● **Exercise prompt**:
Revise the entries below by changing every "*M2/4" to "*M6/8" and leaving all else as it is. Omit the pictures from your answer.

● **Record set**:
━━━━━━━━━━

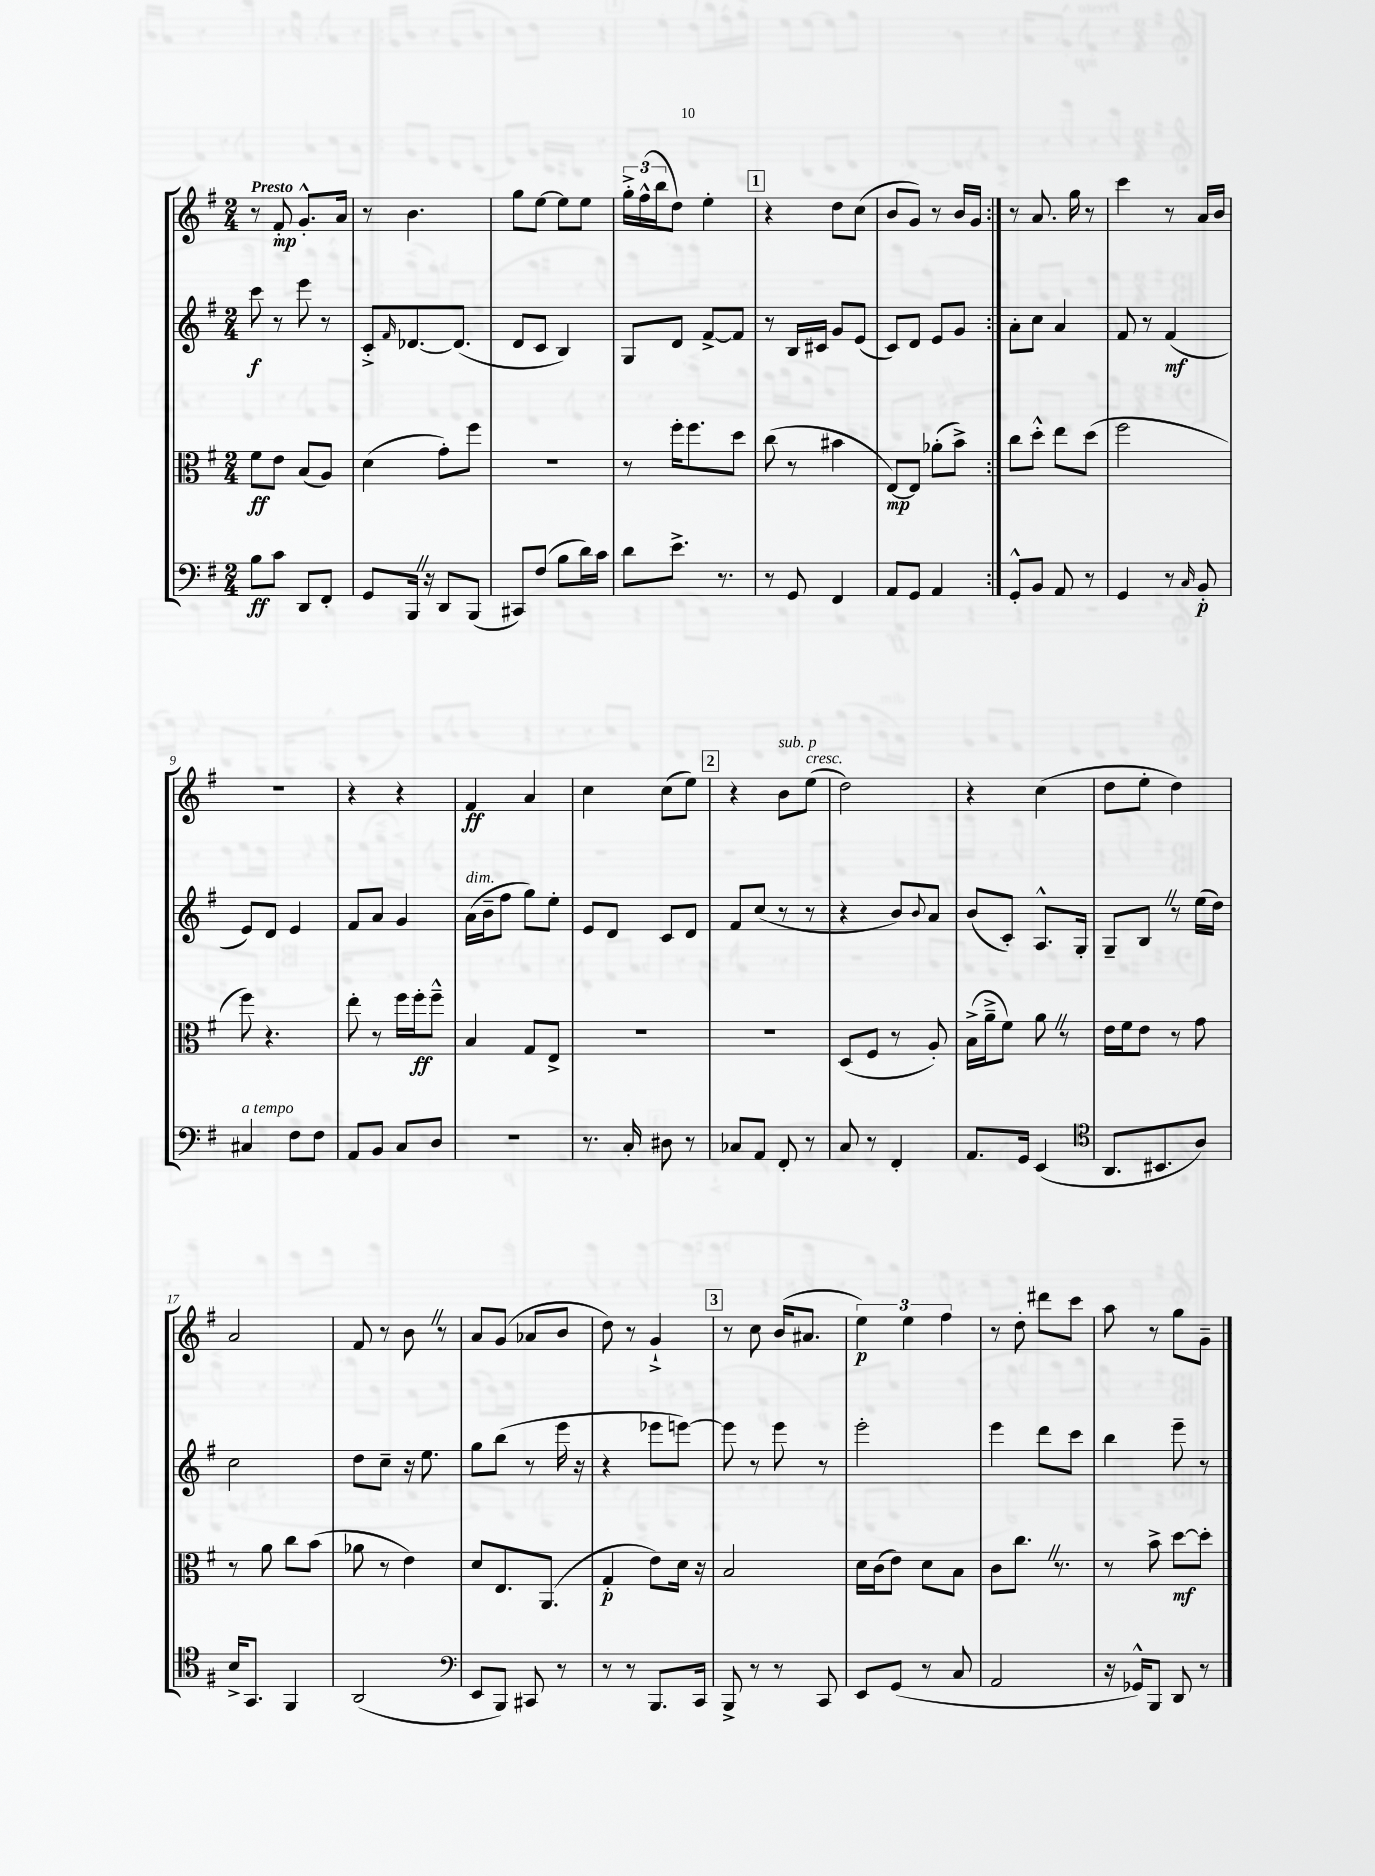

**kern	**kern	**kern	**kern
*staff4	*staff3	*staff2	*staff1
*clefF4	*clefC3	*clefG2	*clefG2
*k[f#]	*k[f#]	*k[f#]	*k[f#]
*M2/4	*M2/4	*M2/4	*M2/4
8B	8f#	8ccc	8r
8c	8e	8r	8f#'
8DD	(8B	8eee	8.g'^^
8FF#'	8A)	8r	.
.	.	.	16a
=	=	=	=
8GG	(4d	8c'^	8r
.	.	16qqf#	.
16BBB	.	[8.d-	4.b
16r	.	.	.
8DD	8g')	.	.
.	.	(8.d-]	.
(8BBB	8ff#	.	.
=	=	=	=
8CC#)	2r	8d	8gg
(8F#	.	8c	[8ee
8B	.	4B)	8ee]
16d)	.	.	8ee
16c	.	.	.
=	=	=	=
8d	8r	8G	24gg'^
.	.	.	(24ff#^^
.	.	.	24bb
8.e^	16ff#'	8d	8dd)
.	8.ff#	.	.
.	.	[8f#^	4ee'
8.r	.	.	.
.	8dd	8f#]	.
=	=	=	=
8r	(8cc	8r	4r
8GG	8r	16B	.
.	.	16c#	.
4FF#	4b#	8g	8dd
.	.	(8e	(8cc
=	=	=	=
8AA	[8E)	8c)	8b
8GG	8E]	8d	8g)
4AA	(8a-'	8e	8r
.	8b^)	8g	16b
.	.	.	16g
=:|!	=:|!	=:|!	=:|!
8GG'^^	8cc	8a'	8r
8BB	8dd'^^	8cc	8.a
8AA	8ee	4a	.
.	.	.	16gg
8r	(8dd	.	8r
=	=	=	=
4GG	2ff#	8f#	4ccc
.	.	8r	.
8r	.	(4f#	8r
16qqC	.	.	.
8BB'	.	.	16a
.	.	.	16b
=	=	=	=
4C#	8ff#)	8e)	2r
.	4.r	8d	.
8F#	.	4e	.
8F#	.	.	.
=	=	=	=
8AA	8ee'	8f#	4r
8BB	8r	8a	.
8C	16ff#	4g	4r
.	16ff#'	.	.
8D	8ff#~^^	.	.
=	=	=	=
2r	4B	(16a	4f#
.	.	16b~	.
.	.	8ff#	.
.	8G	8gg)	4a
.	8E^	8ee'	.
=	=	=	=
8.r	2r	8e	4cc
.	.	8d	.
16C'	.	.	.
8D#	.	8c	(8cc
8r	.	8d	8ee)
=	=	=	=
8C-	2r	8f#	4r
8AA	.	(8cc	.
8FF#'	.	8r	8b
8r	.	8r	(8ee
=	=	=	=
8C	(8D	4r	2dd)
8r	8F#	.	.
4FF#'	8r	8b)	.
.	.	8qqb	.
.	8A')	8a	.
=	=	=	=
8.AA	(16B^	(8b	4r
.	16a~^	.	.
.	8f#)	8c')	.
16GG	.	.	.
(4EE	8a	8.A^^	(4cc
.	8r	.	.
.	.	16G'	.
=	=	=	=
*clefC4	*	*	*
8.AA	16e	8G~	8dd
.	16f#	.	.
.	8e	8B	8ee'
8.BB#	.	.	.
.	8r	8r	4dd)
8A)	8g	(16ee	.
.	.	16dd)	.
=	=	=	=
16B^	8r	2cc	2a
8.GG	.	.	.
.	8a	.	.
4FF#	8cc	.	.
.	(8b	.	.
=	=	=	=
(2AA	8a-	8dd	8f#
.	8r	8cc~	8r
.	4e)	16r	8b
.	.	8.ee	.
.	.	.	8r
=	=	=	=
*clefF4	*	*	*
8EE	8d	8gg	8a
8BBB)	8.E	(8bb	(8g
8CC#	.	8r	8a-
.	(8.AA	.	.
8r	.	16eee	8b
.	.	16r	.
=	=	=	=
8r	4G'	4r	8dd)
8r	.	.	8r
8.BBB	8e)	8eee-	4g`^
.	16d	[8eee)	.
16CC	16r	.	.
=	=	=	=
8BBB^	2B	8eee]	8r
8r	.	8r	8cc
8r	.	8eee	(16b
.	.	.	8.a#
8CC	.	8r	.
=	=	=	=
8EE	16d	2eee'	6ee)
.	(16c	.	.
(8GG	8e)	.	.
.	.	.	6ee
8r	8d	.	.
.	.	.	6ff#
8C	8B	.	.
=	=	=	=
2AA	8c	4eee	8r
.	8.cc	.	8dd'
.	.	8ddd	8ddd#
.	8.r	.	.
.	.	8ccc	8ccc
=	=	=	=
16r	8r	4bb	8aa
16GG-^^)	.	.	.
8BBB	8b^	.	8r
8DD	[8dd	8eee~	8gg
8r	8dd']	8r	8g~
==	==	==	==
*-	*-	*-	*-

━━━━━━━━━━

● **Worked answer**:
**kern	**kern	**kern	**kern
*staff4	*staff3	*staff2	*staff1
*clefF4	*clefC3	*clefG2	*clefG2
*k[f#]	*k[f#]	*k[f#]	*k[f#]
*M6/8	*M6/8	*M6/8	*M6/8
8B	8f#	8ccc	8r
8c	8e	8r	8f#'
8DD	(8B	8eee	8.g'^^
8FF#'	8A)	8r	.
.	.	.	16a
=	=	=	=
8GG	(4d	8c'^	8r
.	.	16qqf#	.
16BBB	.	[8.d-	4.b
16r	.	.	.
8DD	8g')	.	.
.	.	(8.d-]	.
(8BBB	8ff#	.	.
=	=	=	=
8CC#)	2r	8d	8gg
(8F#	.	8c	[8ee
8B	.	4B)	8ee]
16d)	.	.	8ee
16c	.	.	.
=	=	=	=
8d	8r	8G	24gg'^
.	.	.	(24ff#^^
.	.	.	24bb
8.e^	16ff#'	8d	8dd)
.	8.ff#	.	.
.	.	[8f#^	4ee'
8.r	.	.	.
.	8dd	8f#]	.
=	=	=	=
8r	(8cc	8r	4r
8GG	8r	16B	.
.	.	16c#	.
4FF#	4b#	8g	8dd
.	.	(8e	(8cc
=	=	=	=
8AA	[8E)	8c)	8b
8GG	8E]	8d	8g)
4AA	(8a-'	8e	8r
.	8b^)	8g	16b
.	.	.	16g
=:|!	=:|!	=:|!	=:|!
8GG'^^	8cc	8a'	8r
8BB	8dd'^^	8cc	8.a
8AA	8ee	4a	.
.	.	.	16gg
8r	(8dd	.	8r
=	=	=	=
4GG	2ff#	8f#	4ccc
.	.	8r	.
8r	.	(4f#	8r
16qqC	.	.	.
8BB'	.	.	16a
.	.	.	16b
=	=	=	=
4C#	8ff#)	8e)	2r
.	4.r	8d	.
8F#	.	4e	.
8F#	.	.	.
=	=	=	=
8AA	8ee'	8f#	4r
8BB	8r	8a	.
8C	16ff#	4g	4r
.	16ff#'	.	.
8D	8ff#~^^	.	.
=	=	=	=
2r	4B	(16a	4f#
.	.	16b~	.
.	.	8ff#	.
.	8G	8gg)	4a
.	8E^	8ee'	.
=	=	=	=
8.r	2r	8e	4cc
.	.	8d	.
16C'	.	.	.
8D#	.	8c	(8cc
8r	.	8d	8ee)
=	=	=	=
8C-	2r	8f#	4r
8AA	.	(8cc	.
8FF#'	.	8r	8b
8r	.	8r	(8ee
=	=	=	=
8C	(8D	4r	2dd)
8r	8F#	.	.
4FF#'	8r	8b)	.
.	.	8qqb	.
.	8A')	8a	.
=	=	=	=
8.AA	(16B^	(8b	4r
.	16a~^	.	.
.	8f#)	8c')	.
16GG	.	.	.
(4EE	8a	8.A^^	(4cc
.	8r	.	.
.	.	16G'	.
=	=	=	=
*clefC4	*	*	*
8.AA	16e	8G~	8dd
.	16f#	.	.
.	8e	8B	8ee'
8.BB#	.	.	.
.	8r	8r	4dd)
8A)	8g	(16ee	.
.	.	16dd)	.
=	=	=	=
16B^	8r	2cc	2a
8.GG	.	.	.
.	8a	.	.
4FF#	8cc	.	.
.	(8b	.	.
=	=	=	=
(2AA	8a-	8dd	8f#
.	8r	8cc~	8r
.	4e)	16r	8b
.	.	8.ee	.
.	.	.	8r
=	=	=	=
*clefF4	*	*	*
8EE	8d	8gg	8a
8BBB)	8.E	(8bb	(8g
8CC#	.	8r	8a-
.	(8.AA	.	.
8r	.	16eee	8b
.	.	16r	.
=	=	=	=
8r	4G'	4r	8dd)
8r	.	.	8r
8.BBB	8e)	8eee-	4g`^
.	16d	[8eee)	.
16CC	16r	.	.
=	=	=	=
8BBB^	2B	8eee]	8r
8r	.	8r	8cc
8r	.	8eee	(16b
.	.	.	8.a#
8CC	.	8r	.
=	=	=	=
8EE	16d	2eee'	6ee)
.	(16c	.	.
(8GG	8e)	.	.
.	.	.	6ee
8r	8d	.	.
.	.	.	6ff#
8C	8B	.	.
=	=	=	=
2AA	8c	4eee	8r
.	8.cc	.	8dd'
.	.	8ddd	8ddd#
.	8.r	.	.
.	.	8ccc	8ccc
=	=	=	=
16r	8r	4bb	8aa
16GG-^^)	.	.	.
8BBB	8b^	.	8r
8DD	[8dd	8eee~	8gg
8r	8dd']	8r	8g~
==	==	==	==
*-	*-	*-	*-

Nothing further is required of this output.